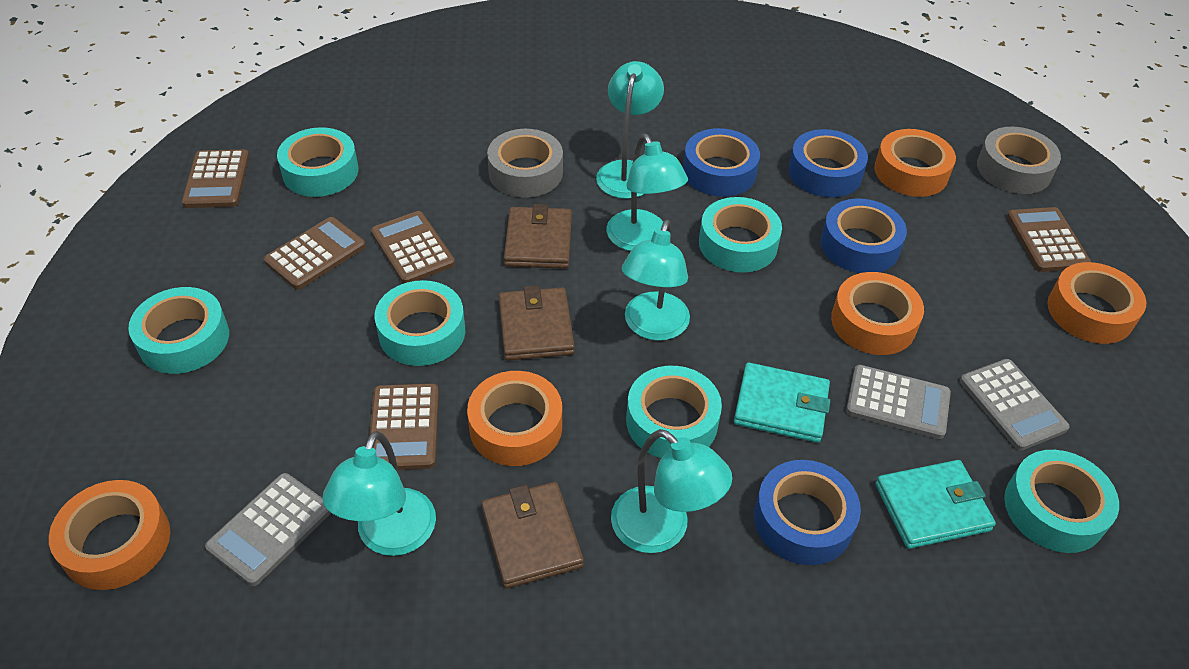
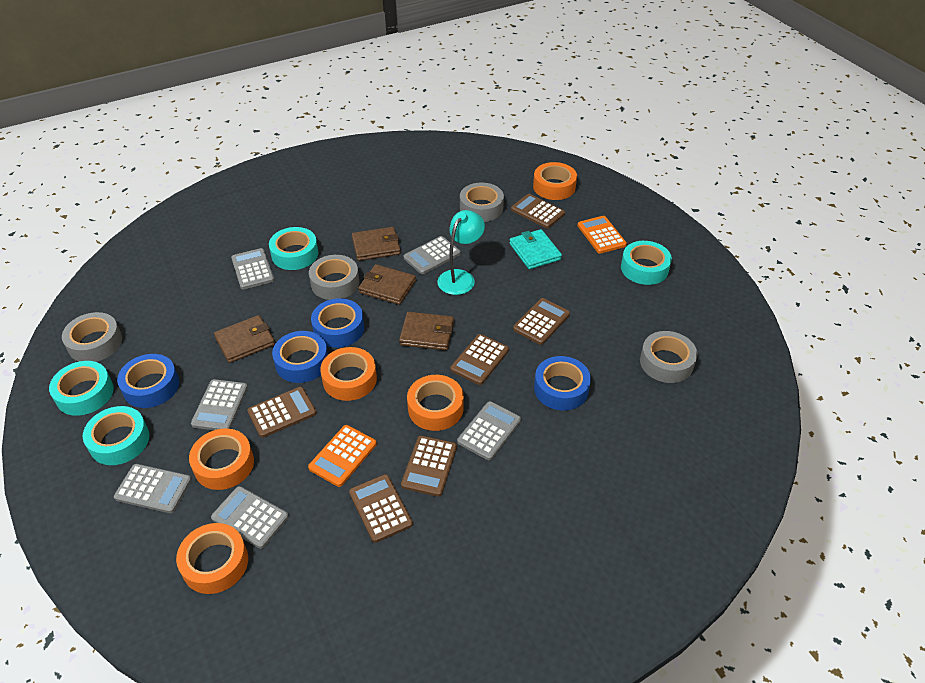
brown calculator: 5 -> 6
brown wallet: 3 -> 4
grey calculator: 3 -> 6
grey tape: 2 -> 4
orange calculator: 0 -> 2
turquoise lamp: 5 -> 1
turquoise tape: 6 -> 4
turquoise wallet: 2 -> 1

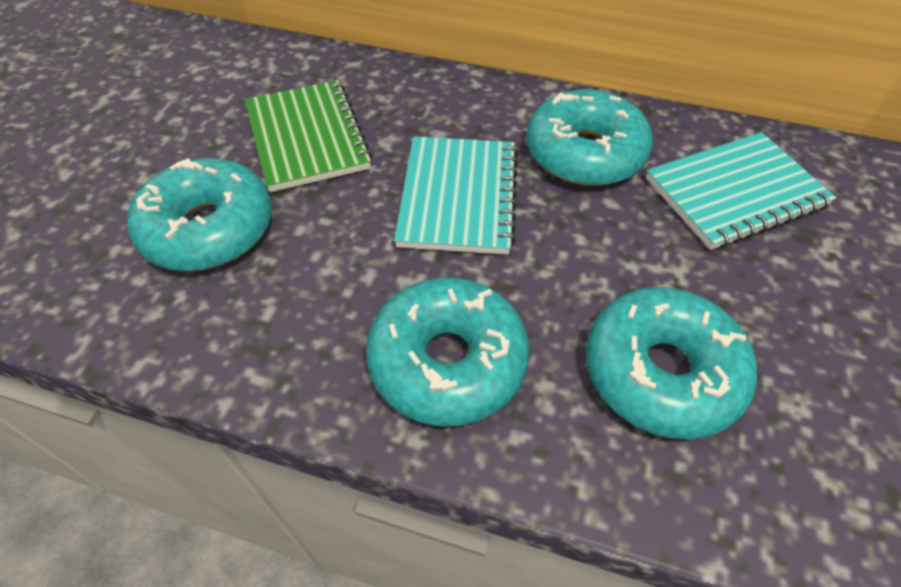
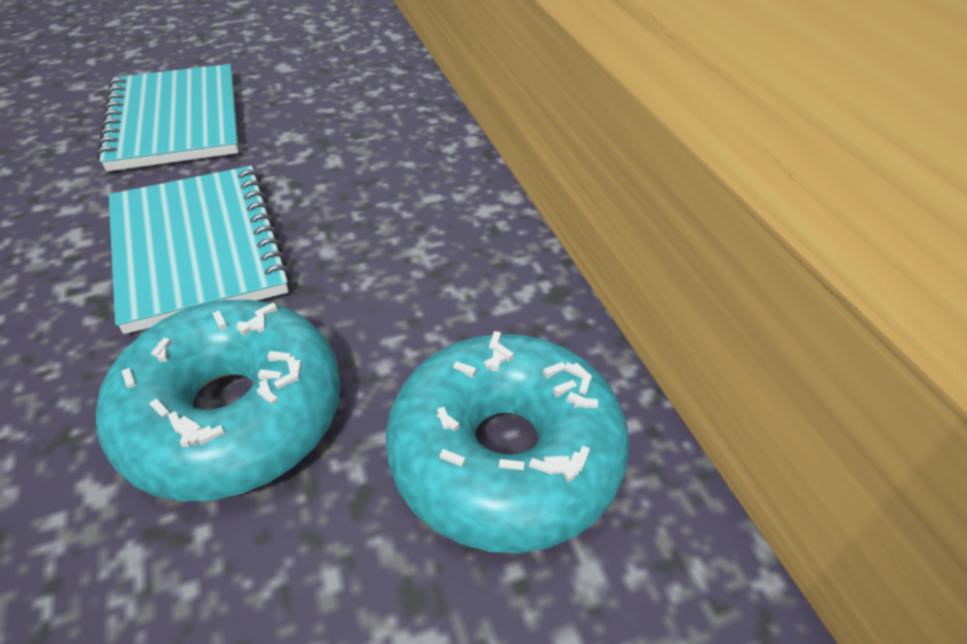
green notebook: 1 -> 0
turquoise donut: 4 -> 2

=-=-=-=-=

DIRECTIONS FOR THIS TASK:
Your task is to print exactly the lines from the one containing "turquoise lamp: 5 -> 1" through the final line of the records above, with no pictures and nothing more.

EXERCISE RESULT:
turquoise lamp: 5 -> 1
turquoise tape: 6 -> 4
turquoise wallet: 2 -> 1

green notebook: 1 -> 0
turquoise donut: 4 -> 2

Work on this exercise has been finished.